• What this task involves
The entries below contain pictures. Write out only the lines from the line with "delete: lampe de poche (vert) [896 223]" up to and including the line with "camera: 10 degrees right, 5 degrees up", exactly, without them.

(Extracted material Opens)

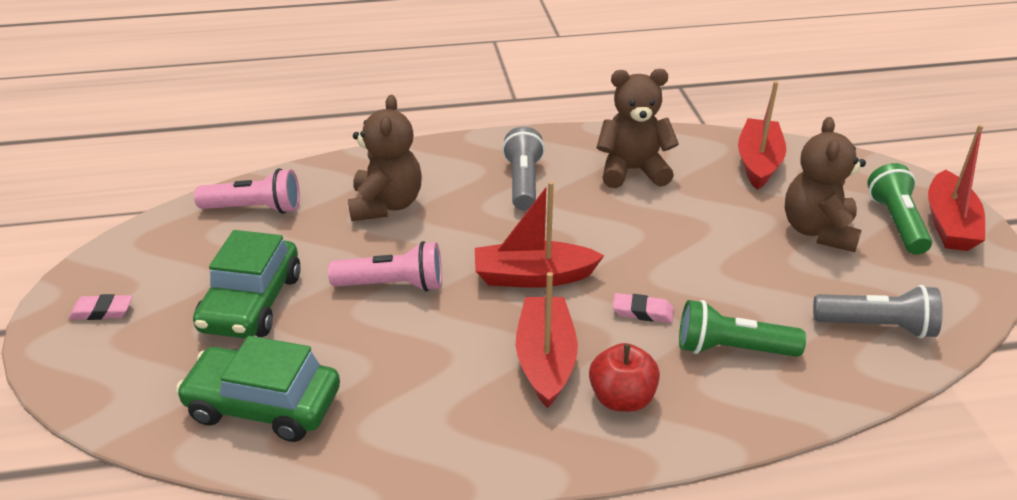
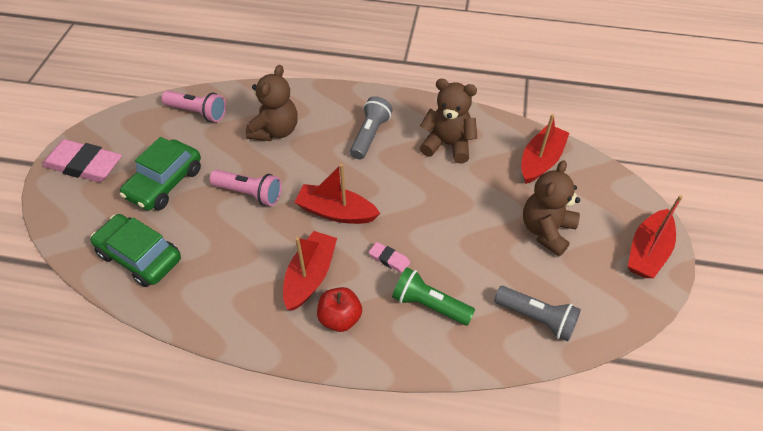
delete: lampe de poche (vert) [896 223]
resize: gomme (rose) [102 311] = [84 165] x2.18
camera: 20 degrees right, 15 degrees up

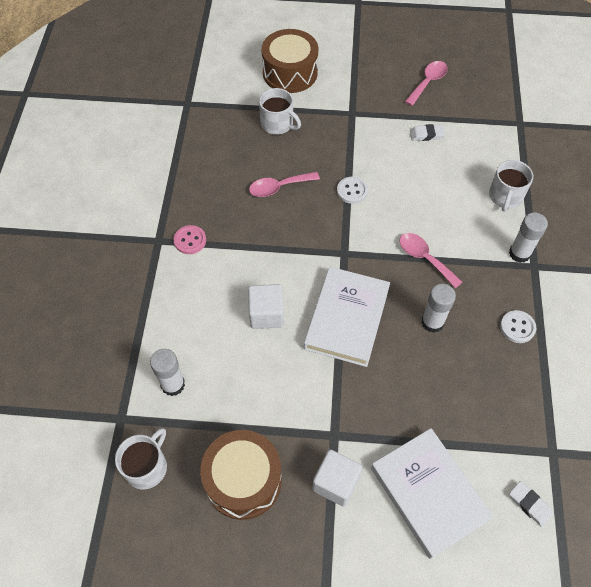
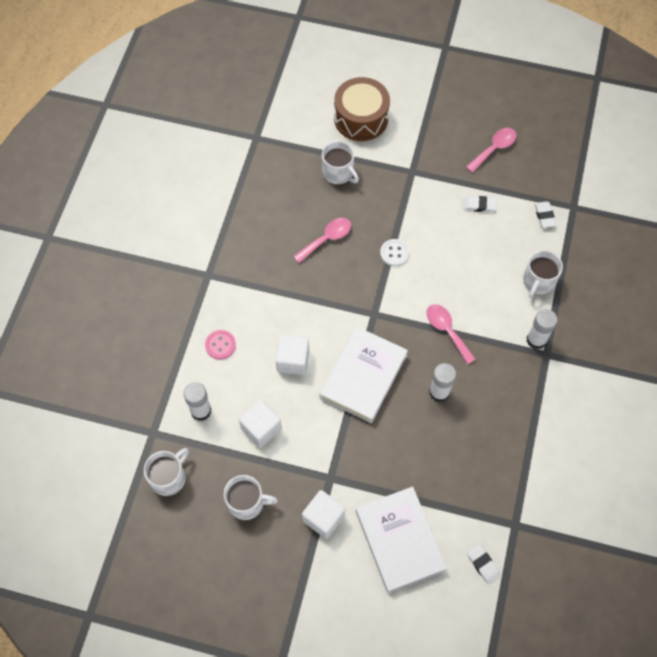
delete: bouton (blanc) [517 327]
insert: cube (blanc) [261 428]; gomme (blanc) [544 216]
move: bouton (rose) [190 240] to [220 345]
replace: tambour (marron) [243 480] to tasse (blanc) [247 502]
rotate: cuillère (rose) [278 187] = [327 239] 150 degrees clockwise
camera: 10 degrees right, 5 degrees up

(Extracted material Closes)
(Extracted material Opens)

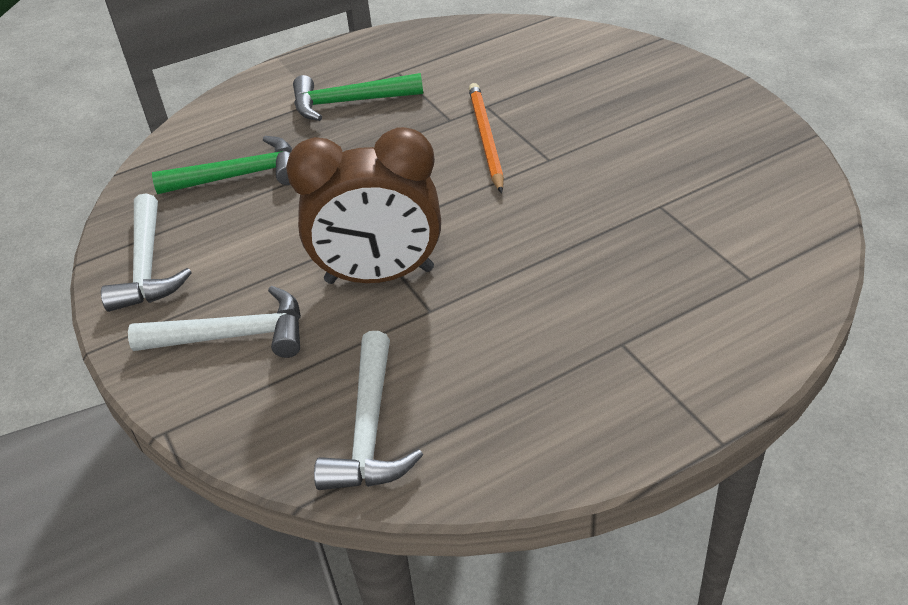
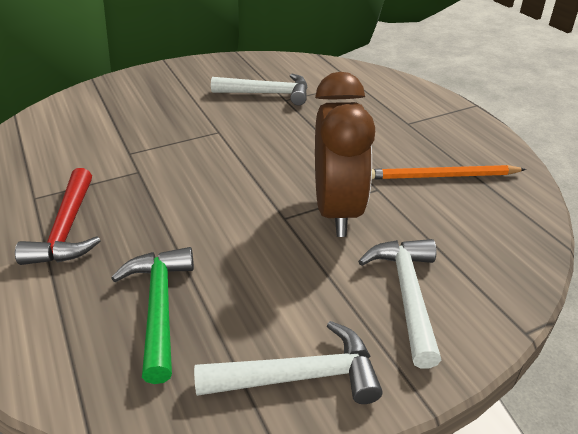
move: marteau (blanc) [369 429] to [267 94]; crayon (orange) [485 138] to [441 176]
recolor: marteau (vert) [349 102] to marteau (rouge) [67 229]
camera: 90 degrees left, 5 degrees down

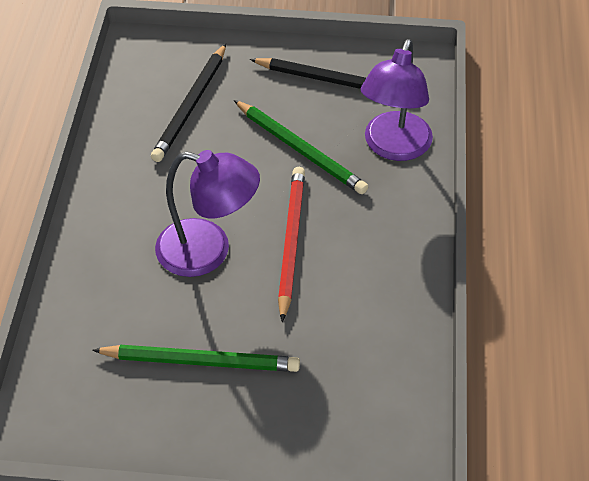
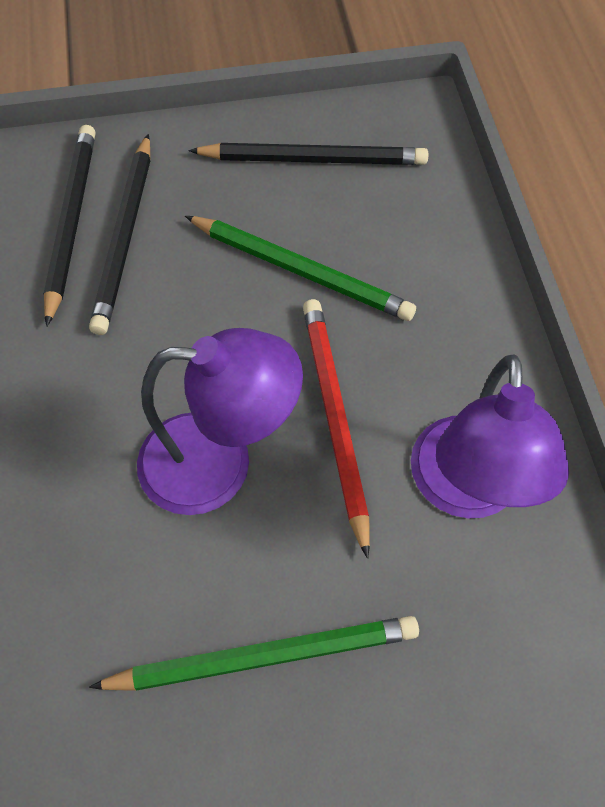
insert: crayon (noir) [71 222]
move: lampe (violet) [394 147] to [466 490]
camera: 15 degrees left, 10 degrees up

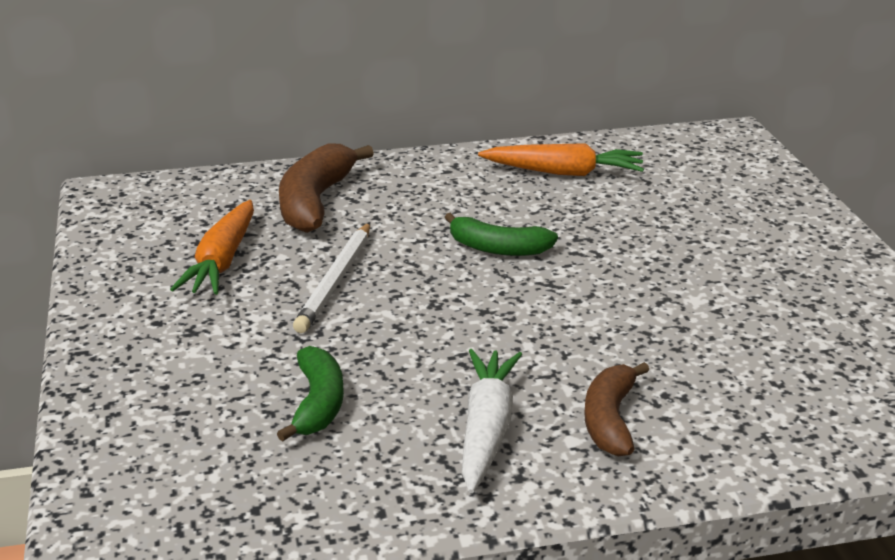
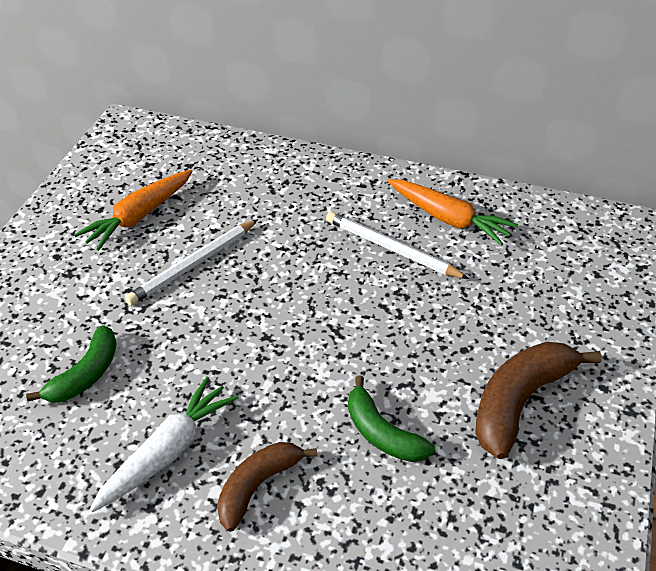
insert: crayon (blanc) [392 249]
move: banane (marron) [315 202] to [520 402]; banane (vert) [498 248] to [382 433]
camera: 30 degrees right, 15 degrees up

(Extracted material Closes)

• Answer box
delete: lampe de poche (vert) [896 223]
resize: gomme (rose) [102 311] = [84 165] x2.18
camera: 20 degrees right, 15 degrees up

delete: bouton (blanc) [517 327]
insert: cube (blanc) [261 428]; gomme (blanc) [544 216]
move: bouton (rose) [190 240] to [220 345]
replace: tambour (marron) [243 480] to tasse (blanc) [247 502]
rotate: cuillère (rose) [278 187] = [327 239] 150 degrees clockwise
camera: 10 degrees right, 5 degrees up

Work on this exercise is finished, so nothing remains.